▶ [THE PROBLEM]: Locate every line in the material below that contains the string "mute" and copy each of those lines.

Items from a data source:
____________

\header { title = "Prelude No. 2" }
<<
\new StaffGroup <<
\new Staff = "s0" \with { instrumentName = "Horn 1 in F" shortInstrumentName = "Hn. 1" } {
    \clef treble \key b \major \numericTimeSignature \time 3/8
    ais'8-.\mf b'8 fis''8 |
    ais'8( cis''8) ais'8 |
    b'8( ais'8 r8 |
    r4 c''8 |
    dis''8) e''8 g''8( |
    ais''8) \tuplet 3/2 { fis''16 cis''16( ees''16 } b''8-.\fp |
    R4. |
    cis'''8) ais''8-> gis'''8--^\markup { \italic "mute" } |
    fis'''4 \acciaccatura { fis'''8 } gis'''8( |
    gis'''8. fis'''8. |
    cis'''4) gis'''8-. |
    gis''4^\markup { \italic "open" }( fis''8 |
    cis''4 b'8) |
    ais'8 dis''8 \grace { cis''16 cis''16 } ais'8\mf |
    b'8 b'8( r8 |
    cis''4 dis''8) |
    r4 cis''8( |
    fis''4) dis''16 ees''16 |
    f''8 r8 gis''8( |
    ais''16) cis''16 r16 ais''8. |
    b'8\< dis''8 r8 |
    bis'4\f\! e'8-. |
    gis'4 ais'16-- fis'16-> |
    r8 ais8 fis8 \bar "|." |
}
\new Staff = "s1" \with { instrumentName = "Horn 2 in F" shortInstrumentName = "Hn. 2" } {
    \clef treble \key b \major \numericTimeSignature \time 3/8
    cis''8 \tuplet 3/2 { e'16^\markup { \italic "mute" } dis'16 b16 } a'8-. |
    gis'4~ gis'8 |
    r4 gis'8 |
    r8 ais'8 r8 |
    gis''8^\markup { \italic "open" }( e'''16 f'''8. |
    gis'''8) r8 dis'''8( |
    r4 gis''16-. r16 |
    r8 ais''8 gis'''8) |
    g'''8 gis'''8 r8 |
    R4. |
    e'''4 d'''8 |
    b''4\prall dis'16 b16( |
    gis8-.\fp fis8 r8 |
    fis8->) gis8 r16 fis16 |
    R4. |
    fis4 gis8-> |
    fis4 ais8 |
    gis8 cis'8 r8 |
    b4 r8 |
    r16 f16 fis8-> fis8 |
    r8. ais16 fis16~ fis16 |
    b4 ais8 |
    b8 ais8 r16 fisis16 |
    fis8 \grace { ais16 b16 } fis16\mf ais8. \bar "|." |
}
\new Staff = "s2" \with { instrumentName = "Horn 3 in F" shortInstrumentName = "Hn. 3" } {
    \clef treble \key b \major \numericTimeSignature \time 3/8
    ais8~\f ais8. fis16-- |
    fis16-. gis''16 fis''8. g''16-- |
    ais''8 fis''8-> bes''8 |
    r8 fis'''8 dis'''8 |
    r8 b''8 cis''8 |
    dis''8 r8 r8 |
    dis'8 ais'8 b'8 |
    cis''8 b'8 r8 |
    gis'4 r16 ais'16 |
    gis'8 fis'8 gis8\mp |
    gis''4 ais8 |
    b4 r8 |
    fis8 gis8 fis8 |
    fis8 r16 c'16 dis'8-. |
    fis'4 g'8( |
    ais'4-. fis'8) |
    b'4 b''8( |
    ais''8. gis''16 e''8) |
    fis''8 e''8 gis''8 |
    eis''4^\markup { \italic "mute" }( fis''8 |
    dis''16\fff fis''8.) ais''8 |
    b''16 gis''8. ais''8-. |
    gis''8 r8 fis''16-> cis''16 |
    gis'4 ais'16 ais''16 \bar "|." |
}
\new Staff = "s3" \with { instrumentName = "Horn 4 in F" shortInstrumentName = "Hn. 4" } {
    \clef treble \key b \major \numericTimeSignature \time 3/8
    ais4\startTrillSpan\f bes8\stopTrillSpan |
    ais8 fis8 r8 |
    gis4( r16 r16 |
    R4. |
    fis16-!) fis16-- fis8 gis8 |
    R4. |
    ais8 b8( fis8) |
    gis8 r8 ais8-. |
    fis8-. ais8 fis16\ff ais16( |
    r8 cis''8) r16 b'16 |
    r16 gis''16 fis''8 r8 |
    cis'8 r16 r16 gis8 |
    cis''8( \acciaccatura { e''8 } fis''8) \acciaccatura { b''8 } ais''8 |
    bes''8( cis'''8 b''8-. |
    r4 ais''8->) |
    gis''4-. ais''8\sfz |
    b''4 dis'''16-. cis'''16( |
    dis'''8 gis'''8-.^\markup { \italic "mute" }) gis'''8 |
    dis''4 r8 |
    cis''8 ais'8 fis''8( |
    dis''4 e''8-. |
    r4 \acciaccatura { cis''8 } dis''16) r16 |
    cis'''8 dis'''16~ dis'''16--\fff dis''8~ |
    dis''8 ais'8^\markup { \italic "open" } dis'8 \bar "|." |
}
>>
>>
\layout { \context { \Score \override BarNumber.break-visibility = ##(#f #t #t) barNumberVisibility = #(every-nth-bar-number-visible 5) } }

____________

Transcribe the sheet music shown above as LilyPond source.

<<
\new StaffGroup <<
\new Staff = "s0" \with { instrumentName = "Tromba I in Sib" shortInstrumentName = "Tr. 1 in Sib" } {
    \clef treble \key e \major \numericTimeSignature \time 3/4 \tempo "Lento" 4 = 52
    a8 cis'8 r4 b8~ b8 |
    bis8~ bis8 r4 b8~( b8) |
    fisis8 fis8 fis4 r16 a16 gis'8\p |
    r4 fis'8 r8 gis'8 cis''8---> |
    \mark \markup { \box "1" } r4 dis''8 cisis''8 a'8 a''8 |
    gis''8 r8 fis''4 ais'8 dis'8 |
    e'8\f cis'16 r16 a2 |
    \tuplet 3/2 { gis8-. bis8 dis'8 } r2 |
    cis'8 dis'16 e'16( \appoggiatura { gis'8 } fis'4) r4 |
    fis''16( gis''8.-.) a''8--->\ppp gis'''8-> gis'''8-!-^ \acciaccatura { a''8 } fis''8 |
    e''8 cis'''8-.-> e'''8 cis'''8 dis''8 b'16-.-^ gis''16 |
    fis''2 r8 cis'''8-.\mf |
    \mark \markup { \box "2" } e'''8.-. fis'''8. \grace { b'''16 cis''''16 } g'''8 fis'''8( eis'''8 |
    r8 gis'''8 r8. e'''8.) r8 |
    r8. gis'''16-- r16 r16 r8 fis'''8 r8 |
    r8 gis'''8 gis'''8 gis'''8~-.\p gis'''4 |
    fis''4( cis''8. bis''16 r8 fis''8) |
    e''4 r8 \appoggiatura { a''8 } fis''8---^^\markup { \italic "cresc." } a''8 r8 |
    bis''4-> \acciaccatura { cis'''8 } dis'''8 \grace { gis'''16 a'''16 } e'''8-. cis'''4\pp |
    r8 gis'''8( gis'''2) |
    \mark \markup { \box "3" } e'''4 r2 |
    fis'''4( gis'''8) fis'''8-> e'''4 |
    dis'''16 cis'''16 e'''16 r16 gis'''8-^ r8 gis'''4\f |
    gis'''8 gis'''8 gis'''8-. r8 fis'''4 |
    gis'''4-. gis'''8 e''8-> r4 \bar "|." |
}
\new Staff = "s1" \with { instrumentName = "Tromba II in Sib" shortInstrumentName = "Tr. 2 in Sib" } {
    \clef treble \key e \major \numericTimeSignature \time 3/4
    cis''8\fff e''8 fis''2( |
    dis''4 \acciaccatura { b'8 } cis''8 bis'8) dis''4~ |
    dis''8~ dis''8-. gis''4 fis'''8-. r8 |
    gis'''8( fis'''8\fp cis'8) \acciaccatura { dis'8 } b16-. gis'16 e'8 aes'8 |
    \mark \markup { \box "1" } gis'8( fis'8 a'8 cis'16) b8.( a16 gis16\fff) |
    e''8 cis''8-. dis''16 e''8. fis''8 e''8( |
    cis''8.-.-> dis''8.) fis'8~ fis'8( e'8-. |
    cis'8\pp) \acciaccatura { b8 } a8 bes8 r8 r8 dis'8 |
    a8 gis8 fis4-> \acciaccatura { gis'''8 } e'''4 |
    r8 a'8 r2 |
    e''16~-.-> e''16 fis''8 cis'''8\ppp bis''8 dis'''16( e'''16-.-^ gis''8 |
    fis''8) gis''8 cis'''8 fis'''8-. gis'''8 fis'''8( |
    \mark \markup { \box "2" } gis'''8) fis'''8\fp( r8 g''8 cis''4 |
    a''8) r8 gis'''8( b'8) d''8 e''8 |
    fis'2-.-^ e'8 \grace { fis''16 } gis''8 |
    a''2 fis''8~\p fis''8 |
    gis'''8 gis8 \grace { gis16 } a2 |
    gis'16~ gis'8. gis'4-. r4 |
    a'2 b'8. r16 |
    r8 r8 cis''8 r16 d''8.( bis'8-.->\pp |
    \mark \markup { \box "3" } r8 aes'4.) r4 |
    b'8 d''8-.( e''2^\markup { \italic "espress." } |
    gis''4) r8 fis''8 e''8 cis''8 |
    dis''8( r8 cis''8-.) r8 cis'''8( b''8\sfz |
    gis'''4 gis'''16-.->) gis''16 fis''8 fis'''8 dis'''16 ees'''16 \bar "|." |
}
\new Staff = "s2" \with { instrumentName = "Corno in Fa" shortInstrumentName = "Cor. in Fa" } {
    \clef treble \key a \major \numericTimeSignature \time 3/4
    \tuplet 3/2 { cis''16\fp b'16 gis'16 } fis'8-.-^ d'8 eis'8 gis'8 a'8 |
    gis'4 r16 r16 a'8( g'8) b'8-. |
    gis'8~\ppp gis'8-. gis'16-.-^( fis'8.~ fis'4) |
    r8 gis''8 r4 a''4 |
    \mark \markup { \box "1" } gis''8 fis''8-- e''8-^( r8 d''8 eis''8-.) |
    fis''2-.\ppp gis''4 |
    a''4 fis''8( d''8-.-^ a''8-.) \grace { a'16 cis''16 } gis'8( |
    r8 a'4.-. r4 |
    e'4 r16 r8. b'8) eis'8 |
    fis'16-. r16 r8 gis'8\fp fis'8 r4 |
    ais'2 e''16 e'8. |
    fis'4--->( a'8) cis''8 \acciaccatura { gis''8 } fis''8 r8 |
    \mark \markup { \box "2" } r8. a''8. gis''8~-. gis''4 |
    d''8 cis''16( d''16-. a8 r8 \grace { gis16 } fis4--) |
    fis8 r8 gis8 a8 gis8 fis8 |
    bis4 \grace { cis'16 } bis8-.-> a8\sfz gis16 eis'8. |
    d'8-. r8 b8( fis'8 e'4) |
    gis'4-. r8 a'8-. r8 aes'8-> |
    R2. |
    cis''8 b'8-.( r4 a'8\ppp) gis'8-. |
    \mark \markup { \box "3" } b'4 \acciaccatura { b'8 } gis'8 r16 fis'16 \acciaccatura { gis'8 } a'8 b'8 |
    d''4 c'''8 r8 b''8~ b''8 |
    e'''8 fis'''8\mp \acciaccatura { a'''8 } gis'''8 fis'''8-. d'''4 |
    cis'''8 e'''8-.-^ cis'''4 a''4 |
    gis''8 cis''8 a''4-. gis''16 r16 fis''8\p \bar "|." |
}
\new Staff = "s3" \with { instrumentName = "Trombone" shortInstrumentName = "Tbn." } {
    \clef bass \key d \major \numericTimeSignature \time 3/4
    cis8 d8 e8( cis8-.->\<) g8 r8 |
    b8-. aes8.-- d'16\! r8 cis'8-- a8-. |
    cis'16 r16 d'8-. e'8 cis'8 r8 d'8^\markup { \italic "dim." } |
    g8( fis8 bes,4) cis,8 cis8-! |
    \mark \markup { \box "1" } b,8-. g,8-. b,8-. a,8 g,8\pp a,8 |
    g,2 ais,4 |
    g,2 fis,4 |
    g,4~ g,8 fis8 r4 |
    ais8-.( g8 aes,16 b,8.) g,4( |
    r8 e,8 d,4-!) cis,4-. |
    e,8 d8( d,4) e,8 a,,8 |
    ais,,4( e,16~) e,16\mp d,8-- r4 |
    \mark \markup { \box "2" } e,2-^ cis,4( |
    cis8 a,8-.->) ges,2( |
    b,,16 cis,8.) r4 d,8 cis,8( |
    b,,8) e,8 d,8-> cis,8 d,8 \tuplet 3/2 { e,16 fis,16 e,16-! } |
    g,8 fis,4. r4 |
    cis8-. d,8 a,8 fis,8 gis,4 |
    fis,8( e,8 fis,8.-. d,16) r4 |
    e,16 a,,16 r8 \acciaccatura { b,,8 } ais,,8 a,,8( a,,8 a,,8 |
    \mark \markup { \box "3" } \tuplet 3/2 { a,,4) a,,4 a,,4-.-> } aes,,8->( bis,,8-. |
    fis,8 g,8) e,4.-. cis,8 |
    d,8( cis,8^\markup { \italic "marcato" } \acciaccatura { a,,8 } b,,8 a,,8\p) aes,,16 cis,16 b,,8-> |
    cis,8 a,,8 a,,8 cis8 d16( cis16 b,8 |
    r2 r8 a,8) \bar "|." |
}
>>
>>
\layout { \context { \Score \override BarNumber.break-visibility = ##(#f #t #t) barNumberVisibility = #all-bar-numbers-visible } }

____________

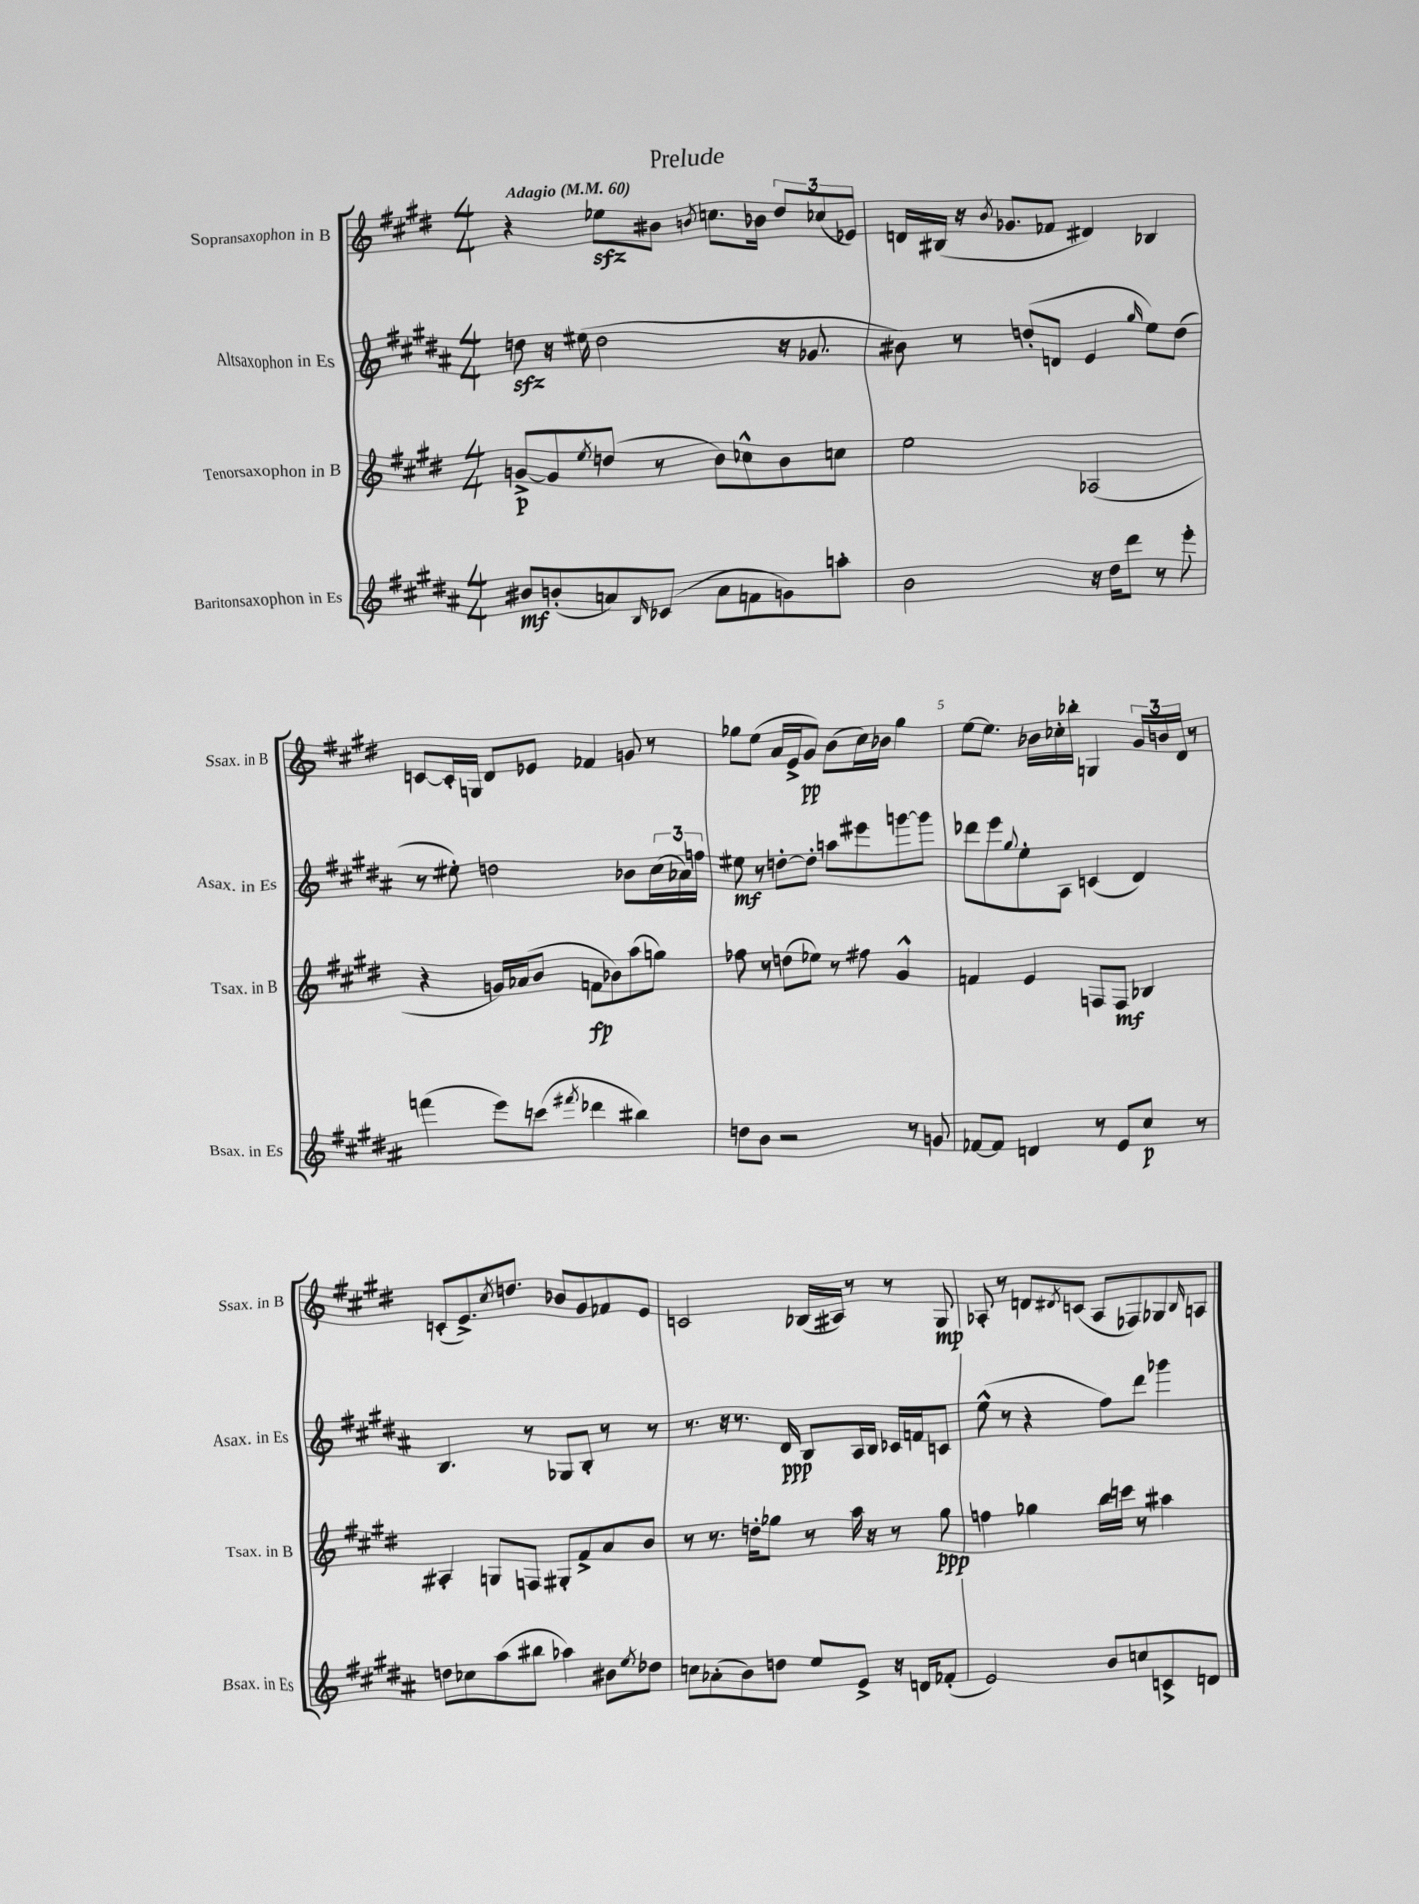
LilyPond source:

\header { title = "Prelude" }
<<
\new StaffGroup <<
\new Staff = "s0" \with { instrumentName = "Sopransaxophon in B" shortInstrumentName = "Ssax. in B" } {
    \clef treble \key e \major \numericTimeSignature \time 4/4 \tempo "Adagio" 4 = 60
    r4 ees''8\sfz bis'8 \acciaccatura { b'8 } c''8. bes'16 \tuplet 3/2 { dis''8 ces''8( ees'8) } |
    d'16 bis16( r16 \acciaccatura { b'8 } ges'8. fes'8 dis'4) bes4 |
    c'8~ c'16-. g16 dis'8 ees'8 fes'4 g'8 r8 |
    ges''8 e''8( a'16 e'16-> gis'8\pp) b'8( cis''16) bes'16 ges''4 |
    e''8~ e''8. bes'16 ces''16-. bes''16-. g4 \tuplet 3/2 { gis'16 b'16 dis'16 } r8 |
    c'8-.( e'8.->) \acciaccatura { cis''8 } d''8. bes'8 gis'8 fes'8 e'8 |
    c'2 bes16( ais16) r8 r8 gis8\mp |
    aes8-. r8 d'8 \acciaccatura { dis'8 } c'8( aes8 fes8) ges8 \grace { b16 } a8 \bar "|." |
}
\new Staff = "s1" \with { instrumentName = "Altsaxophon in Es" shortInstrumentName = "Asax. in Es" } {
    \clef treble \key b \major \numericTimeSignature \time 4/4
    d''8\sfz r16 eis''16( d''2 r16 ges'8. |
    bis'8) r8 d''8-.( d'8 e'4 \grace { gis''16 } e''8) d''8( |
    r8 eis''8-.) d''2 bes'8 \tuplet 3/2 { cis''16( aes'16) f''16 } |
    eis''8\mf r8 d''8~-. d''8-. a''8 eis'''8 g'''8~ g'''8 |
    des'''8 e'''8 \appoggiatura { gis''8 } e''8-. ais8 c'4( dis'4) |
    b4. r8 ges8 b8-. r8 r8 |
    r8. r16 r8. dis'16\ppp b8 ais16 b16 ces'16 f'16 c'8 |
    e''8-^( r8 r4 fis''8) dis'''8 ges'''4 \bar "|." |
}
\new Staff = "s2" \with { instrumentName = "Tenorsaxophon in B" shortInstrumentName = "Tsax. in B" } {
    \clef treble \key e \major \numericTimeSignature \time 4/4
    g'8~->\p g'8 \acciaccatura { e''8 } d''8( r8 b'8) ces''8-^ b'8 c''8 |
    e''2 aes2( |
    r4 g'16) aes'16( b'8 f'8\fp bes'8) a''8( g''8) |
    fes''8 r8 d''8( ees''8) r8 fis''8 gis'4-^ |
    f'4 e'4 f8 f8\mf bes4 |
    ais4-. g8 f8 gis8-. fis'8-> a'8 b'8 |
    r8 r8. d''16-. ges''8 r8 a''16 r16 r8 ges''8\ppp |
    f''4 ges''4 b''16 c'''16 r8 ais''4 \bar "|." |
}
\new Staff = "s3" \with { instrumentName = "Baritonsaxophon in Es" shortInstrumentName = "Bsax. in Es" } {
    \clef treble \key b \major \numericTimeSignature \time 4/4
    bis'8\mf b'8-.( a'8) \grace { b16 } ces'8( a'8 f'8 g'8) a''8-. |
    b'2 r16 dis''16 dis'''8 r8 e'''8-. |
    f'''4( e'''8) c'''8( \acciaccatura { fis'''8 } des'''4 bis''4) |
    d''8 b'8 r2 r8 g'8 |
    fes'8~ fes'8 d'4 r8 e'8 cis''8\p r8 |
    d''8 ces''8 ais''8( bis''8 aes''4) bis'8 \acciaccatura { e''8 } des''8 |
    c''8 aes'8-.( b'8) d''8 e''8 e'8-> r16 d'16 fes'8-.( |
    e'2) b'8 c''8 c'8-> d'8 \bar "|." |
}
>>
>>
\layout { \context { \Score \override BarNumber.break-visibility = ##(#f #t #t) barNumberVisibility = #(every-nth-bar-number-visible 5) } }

____________

▶ [SOLUTION TO THIS EXERCISE]:
    cis'''8) ais''8-> gis'''8--^\markup { \italic "mute" } |
    cis''8 \tuplet 3/2 { e'16^\markup { \italic "mute" } dis'16 b16 } a'8-. |
    eis''4^\markup { \italic "mute" }( fis''8 |
    dis'''8 gis'''8-.^\markup { \italic "mute" }) gis'''8 |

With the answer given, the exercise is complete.